### Data provided

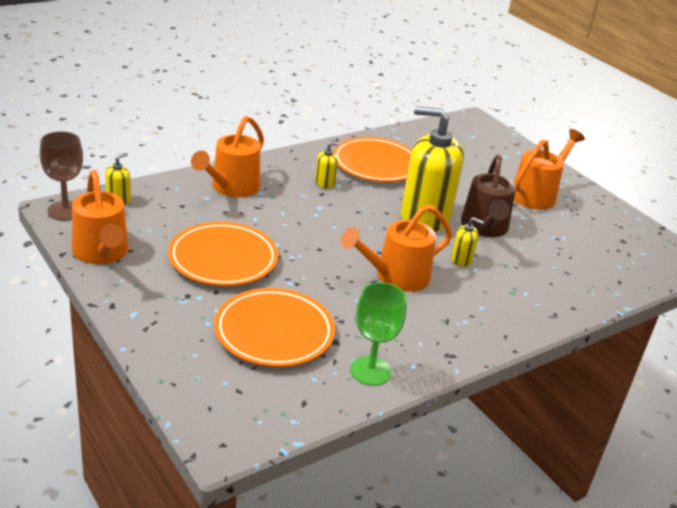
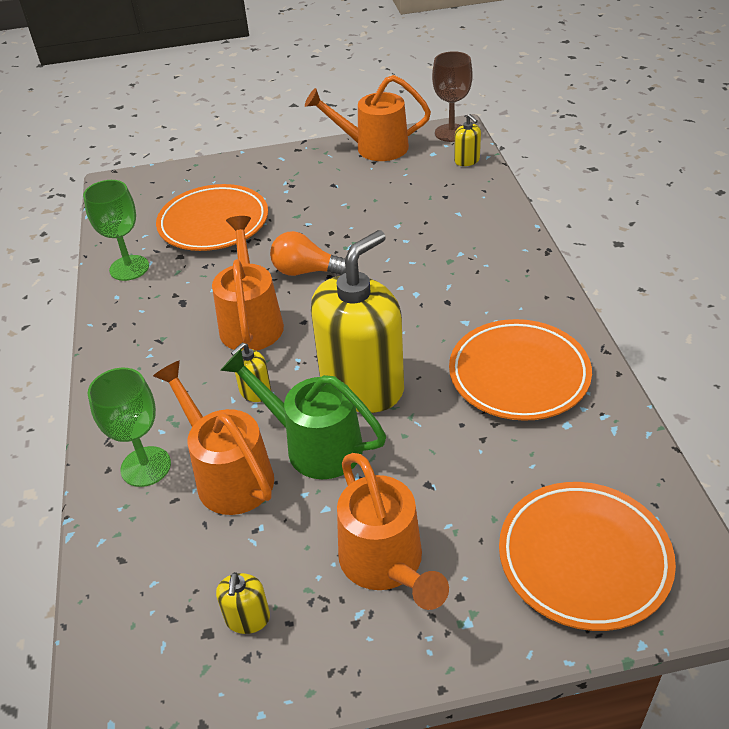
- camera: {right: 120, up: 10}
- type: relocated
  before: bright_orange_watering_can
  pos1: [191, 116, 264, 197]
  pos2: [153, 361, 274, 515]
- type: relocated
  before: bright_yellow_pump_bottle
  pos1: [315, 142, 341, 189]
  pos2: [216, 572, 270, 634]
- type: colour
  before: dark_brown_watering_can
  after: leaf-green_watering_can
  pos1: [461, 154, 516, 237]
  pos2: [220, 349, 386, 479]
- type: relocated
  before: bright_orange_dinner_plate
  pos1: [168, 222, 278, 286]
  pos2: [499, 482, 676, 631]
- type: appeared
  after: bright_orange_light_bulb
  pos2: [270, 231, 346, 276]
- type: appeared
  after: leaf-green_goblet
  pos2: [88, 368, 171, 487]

######

What to do:
Return the entries above exactly as they appear. Pictures should not be copied.

Response:
- camera: {right: 120, up: 10}
- type: relocated
  before: bright_orange_watering_can
  pos1: [191, 116, 264, 197]
  pos2: [153, 361, 274, 515]
- type: relocated
  before: bright_yellow_pump_bottle
  pos1: [315, 142, 341, 189]
  pos2: [216, 572, 270, 634]
- type: colour
  before: dark_brown_watering_can
  after: leaf-green_watering_can
  pos1: [461, 154, 516, 237]
  pos2: [220, 349, 386, 479]
- type: relocated
  before: bright_orange_dinner_plate
  pos1: [168, 222, 278, 286]
  pos2: [499, 482, 676, 631]
- type: appeared
  after: bright_orange_light_bulb
  pos2: [270, 231, 346, 276]
- type: appeared
  after: leaf-green_goblet
  pos2: [88, 368, 171, 487]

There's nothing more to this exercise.